### Exercise goal:
Gather every line of the data below that contains the string "appoggiatura".

# START OF Source data

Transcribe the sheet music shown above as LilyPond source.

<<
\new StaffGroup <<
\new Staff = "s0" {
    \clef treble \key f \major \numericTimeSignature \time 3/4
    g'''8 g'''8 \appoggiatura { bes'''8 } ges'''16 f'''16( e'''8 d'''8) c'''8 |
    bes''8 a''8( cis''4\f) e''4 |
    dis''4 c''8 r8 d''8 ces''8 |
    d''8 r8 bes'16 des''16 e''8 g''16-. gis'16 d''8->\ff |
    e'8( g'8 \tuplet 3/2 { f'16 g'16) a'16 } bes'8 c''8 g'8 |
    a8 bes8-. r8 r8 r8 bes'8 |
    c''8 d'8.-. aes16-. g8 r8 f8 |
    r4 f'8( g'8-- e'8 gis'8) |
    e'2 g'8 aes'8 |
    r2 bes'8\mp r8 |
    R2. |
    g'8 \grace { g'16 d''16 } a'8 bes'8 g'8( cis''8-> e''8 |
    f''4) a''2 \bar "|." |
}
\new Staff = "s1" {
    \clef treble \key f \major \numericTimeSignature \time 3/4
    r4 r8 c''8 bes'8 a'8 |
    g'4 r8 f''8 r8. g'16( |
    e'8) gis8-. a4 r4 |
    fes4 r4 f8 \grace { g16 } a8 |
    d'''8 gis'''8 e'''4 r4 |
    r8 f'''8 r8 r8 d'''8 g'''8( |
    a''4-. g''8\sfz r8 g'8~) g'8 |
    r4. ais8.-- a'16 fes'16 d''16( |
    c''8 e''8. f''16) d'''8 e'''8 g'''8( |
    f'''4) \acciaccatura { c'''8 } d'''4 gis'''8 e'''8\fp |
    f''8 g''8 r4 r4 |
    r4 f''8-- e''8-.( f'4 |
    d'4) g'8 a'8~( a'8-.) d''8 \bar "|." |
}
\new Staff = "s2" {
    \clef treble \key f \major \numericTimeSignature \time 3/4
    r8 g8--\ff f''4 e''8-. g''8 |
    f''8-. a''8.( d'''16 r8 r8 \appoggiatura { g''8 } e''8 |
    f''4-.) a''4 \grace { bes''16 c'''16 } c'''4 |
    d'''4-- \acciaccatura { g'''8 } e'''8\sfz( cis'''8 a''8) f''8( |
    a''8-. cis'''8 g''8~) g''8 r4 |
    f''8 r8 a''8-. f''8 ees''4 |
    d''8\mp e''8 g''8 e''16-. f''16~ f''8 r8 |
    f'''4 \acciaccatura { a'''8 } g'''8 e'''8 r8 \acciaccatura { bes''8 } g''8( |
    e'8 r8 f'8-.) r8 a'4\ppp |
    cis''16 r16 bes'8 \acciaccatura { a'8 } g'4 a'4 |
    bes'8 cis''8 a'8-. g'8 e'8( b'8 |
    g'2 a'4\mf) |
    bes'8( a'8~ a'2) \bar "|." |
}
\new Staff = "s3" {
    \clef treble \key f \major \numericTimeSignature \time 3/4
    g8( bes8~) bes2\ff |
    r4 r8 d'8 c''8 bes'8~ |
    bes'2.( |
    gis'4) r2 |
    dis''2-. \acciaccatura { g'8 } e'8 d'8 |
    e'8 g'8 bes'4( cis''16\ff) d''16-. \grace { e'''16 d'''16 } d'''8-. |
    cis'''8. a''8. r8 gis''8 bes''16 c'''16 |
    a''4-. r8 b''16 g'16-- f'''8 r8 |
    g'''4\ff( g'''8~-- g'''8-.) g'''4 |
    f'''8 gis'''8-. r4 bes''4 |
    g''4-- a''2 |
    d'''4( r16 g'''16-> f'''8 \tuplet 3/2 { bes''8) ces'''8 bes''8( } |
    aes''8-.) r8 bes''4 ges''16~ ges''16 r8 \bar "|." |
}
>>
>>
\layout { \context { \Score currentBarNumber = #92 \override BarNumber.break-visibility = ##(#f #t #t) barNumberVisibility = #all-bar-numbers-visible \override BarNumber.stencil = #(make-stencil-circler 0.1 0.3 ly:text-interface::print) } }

# END OF Source data

### Written response:
    g'''8 g'''8 \appoggiatura { bes'''8 } ges'''16 f'''16( e'''8 d'''8) c'''8 |
    f''8-. a''8.( d'''16 r8 r8 \appoggiatura { g''8 } e''8 |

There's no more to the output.